- [Per-category count data]
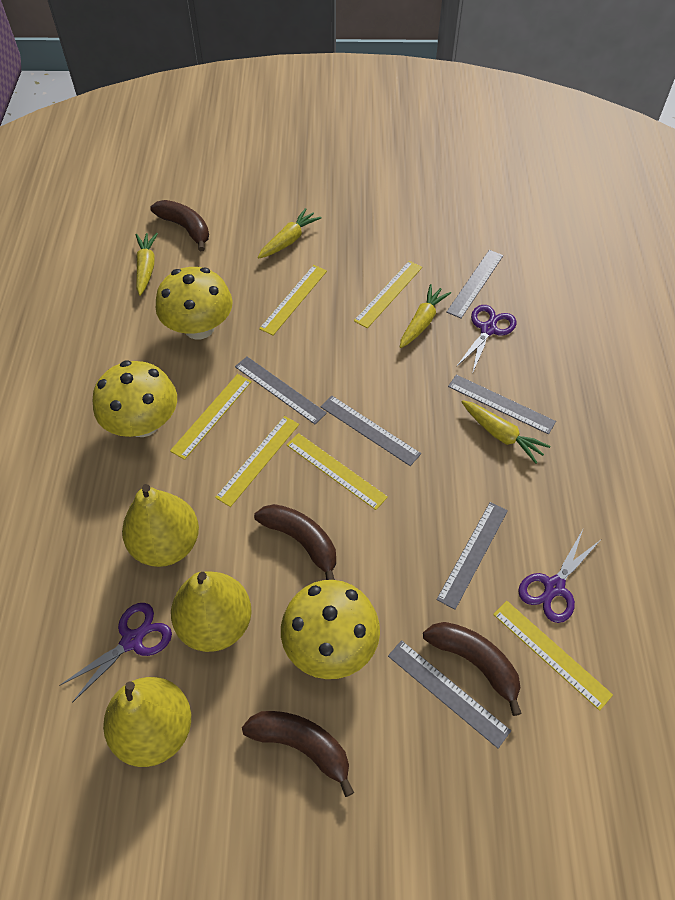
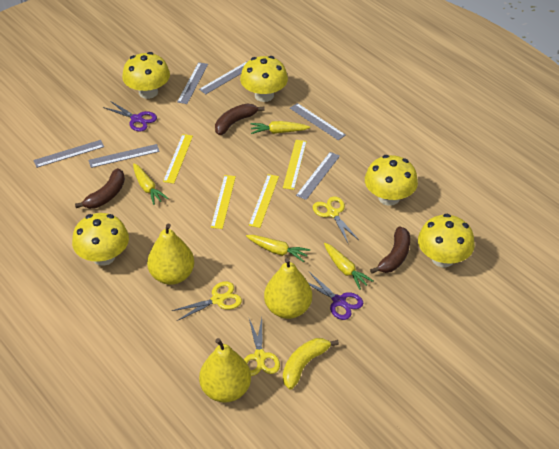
brown banana: [150,200,209,251] [242,711,354,797] [254,504,336,580] [423,622,522,716] = 4 -> [75,168,125,209] [215,103,265,135] [370,226,410,274] = 3
purple scissors: [59,603,172,703] [456,305,517,374] [518,530,600,623] = 3 -> [103,101,157,132] [309,272,363,320] = 2
yellow banana: none = 0 -> [283,338,339,390] = 1
yellow mushroom: [93,361,177,437] [156,267,233,340] [281,580,380,679] = 3 -> [72,213,129,266] [122,52,170,99] [240,56,288,102] [365,155,418,206] [418,214,475,268] = 5
yellow ruler: [170,374,252,460] [215,416,299,507] [259,265,327,335] [287,433,388,510] [354,261,422,328] [493,601,613,711] = 6 -> [163,134,193,184] [211,175,236,229] [249,174,279,228] [283,140,307,190] = 4
yellow scissors: none = 0 -> [172,281,242,321] [244,318,280,376] [313,196,359,243] = 3

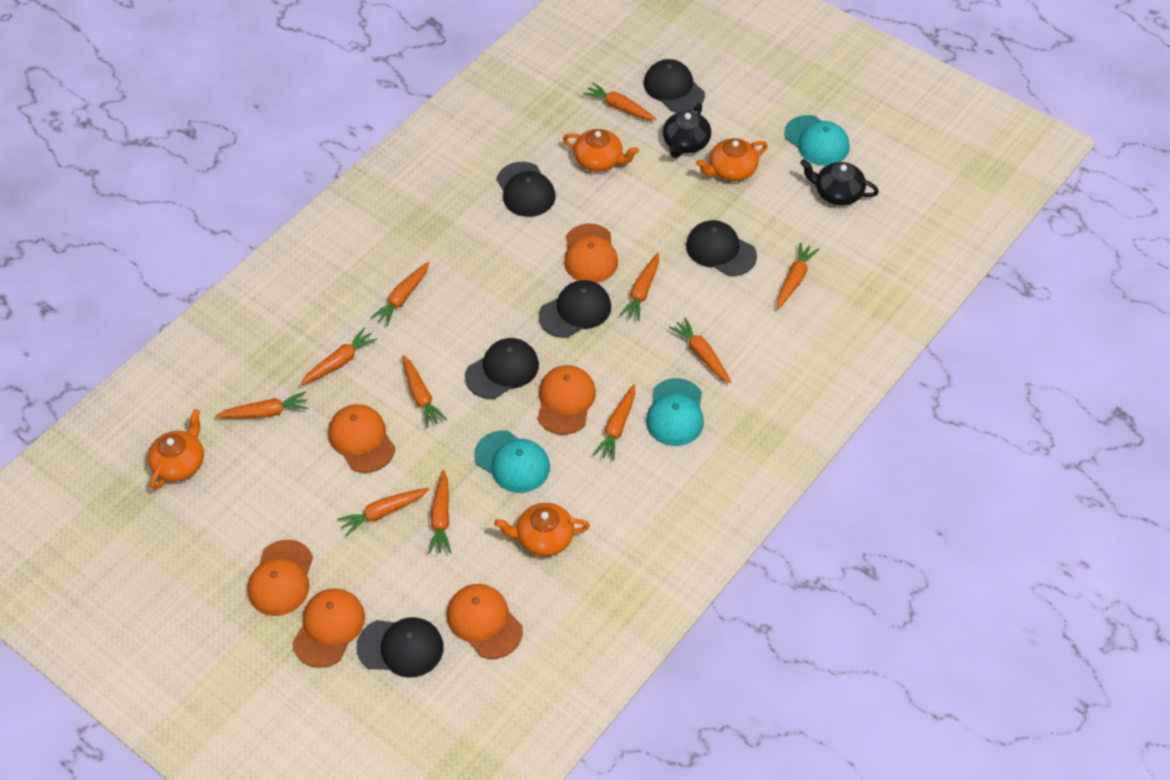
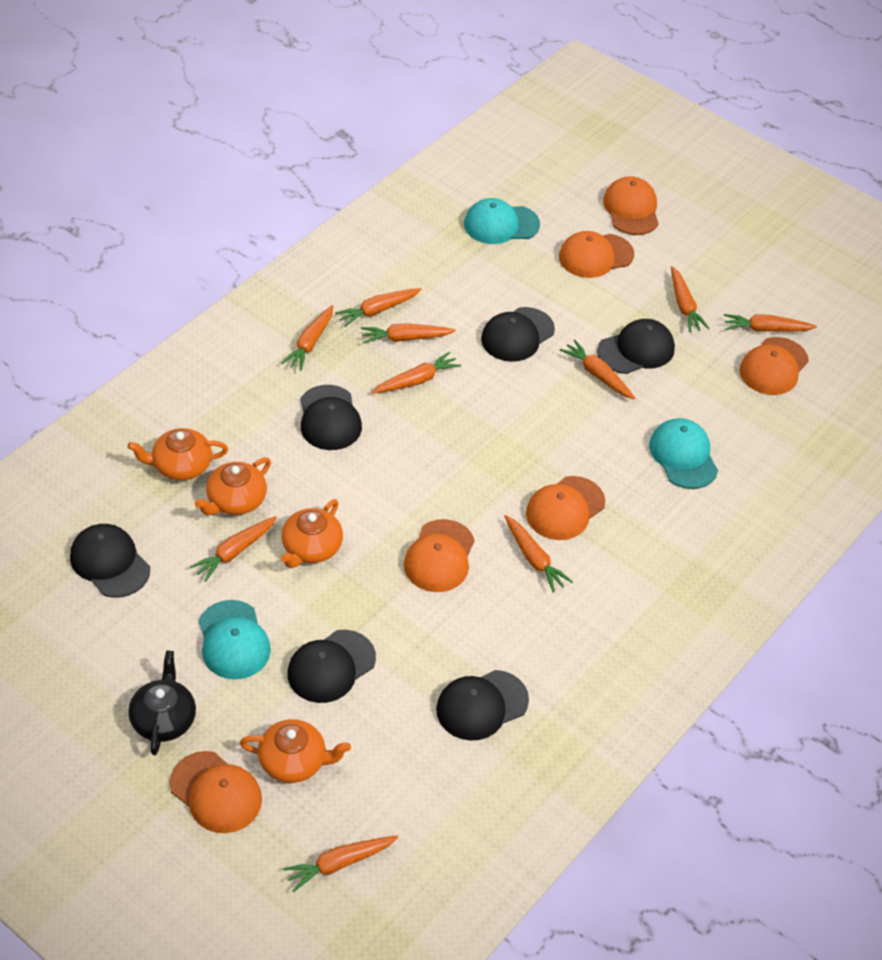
black teapot: [663,103,711,158] [800,159,879,206] = 2 -> [128,650,196,755] = 1
orange carrot: [215,391,309,418] [300,327,378,385] [337,487,429,536] [370,262,429,326] [402,355,447,428] [428,470,451,554] [583,82,657,120] [593,384,635,461] [619,253,659,321] [669,318,731,383] [777,243,819,309] = 11 -> [190,516,277,582] [281,305,333,371] [283,836,398,892] [335,288,421,327] [361,323,456,344] [372,351,461,393] [504,515,573,593] [560,340,635,399] [671,266,710,332] [724,314,817,332] = 10

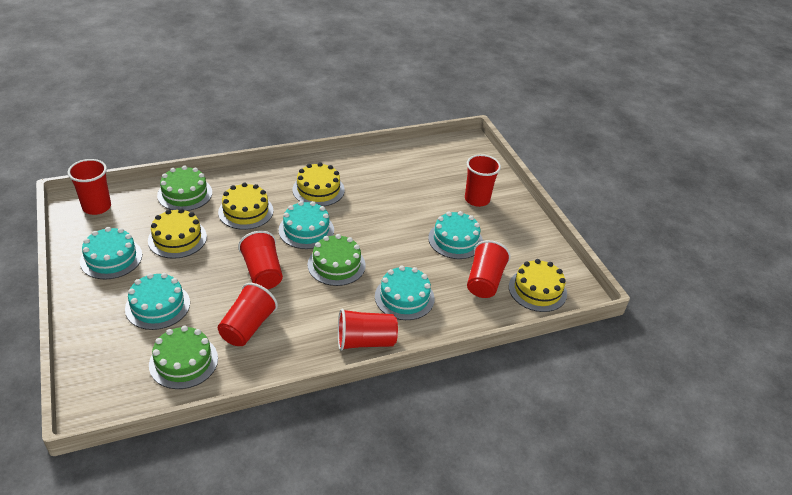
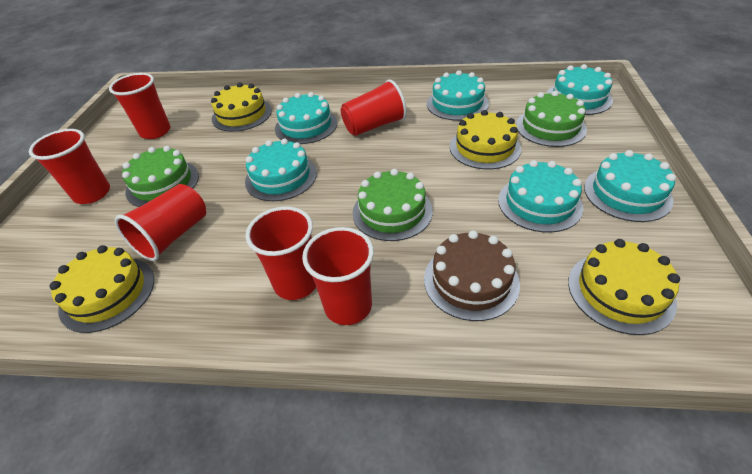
brown cake: none = 0 -> [424,230,520,321] = 1
turquoise cake: [80,227,142,279] [125,273,190,330] [279,201,334,249] [375,266,435,320] [428,211,483,259] = 5 -> [245,139,317,201] [275,92,337,144] [427,70,489,121] [498,160,583,233] [546,64,613,115] [584,150,676,222] = 6

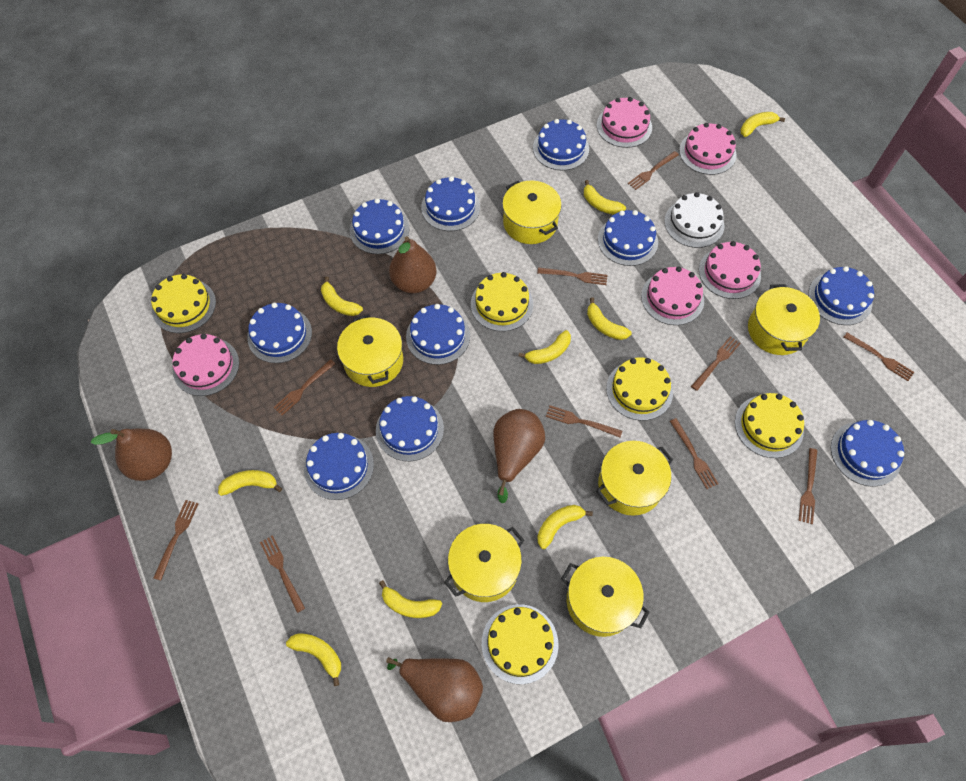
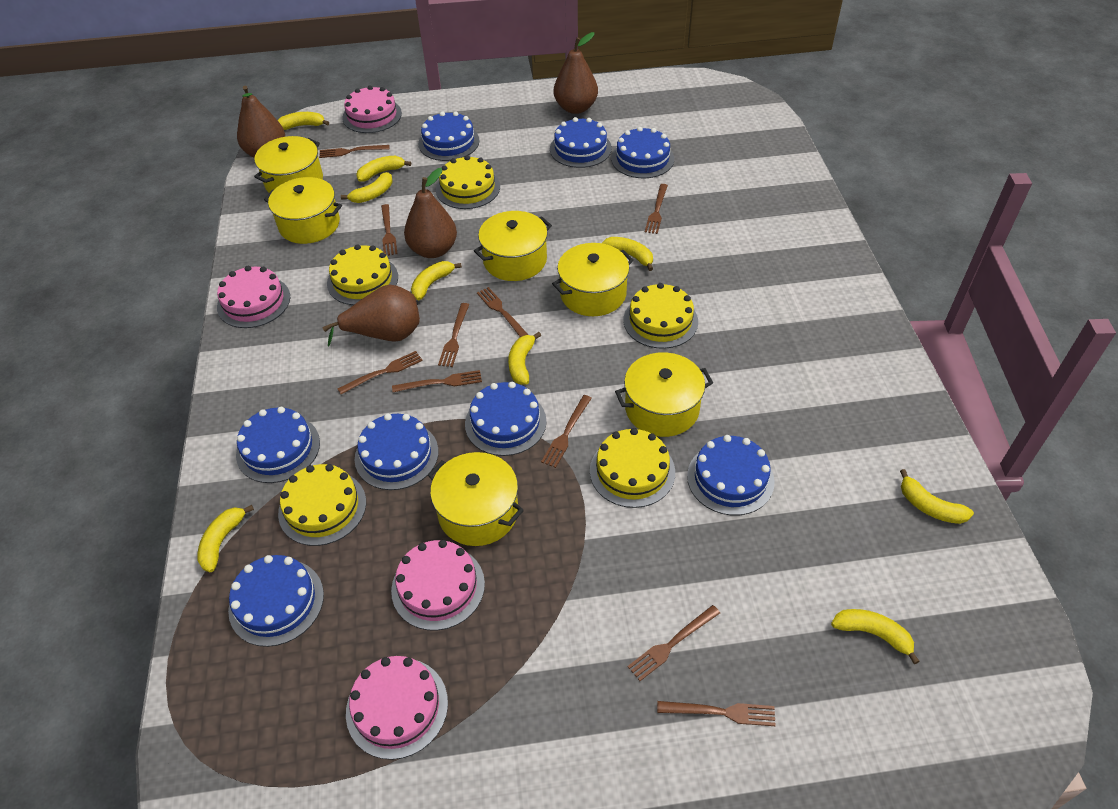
blue cake: [247,303,312,363] [304,433,374,500] [350,198,409,254] [376,396,444,461] [406,304,470,365] [421,176,480,231] [533,119,589,171] [598,210,658,266] [808,266,874,325] [831,420,904,487] = 10 -> [228,555,324,647] [236,407,320,483] [355,414,439,490] [418,111,479,161] [465,382,546,456] [550,117,612,168] [611,127,674,178] [687,435,775,515] = 8
pink cake: [172,334,239,396] [597,97,652,148] [641,267,704,325] [679,123,737,175] [699,241,761,299] = 5 -> [217,266,290,328] [342,85,402,133] [346,656,448,760] [391,540,485,630] = 4
white cake: [664,192,725,248] = 1 -> none = 0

- [YOUR INSTRUCTIONS] Where a line in the records above contains "scissors", include it in the count, and give only that number.

- [EXPECTED ANSWER] 2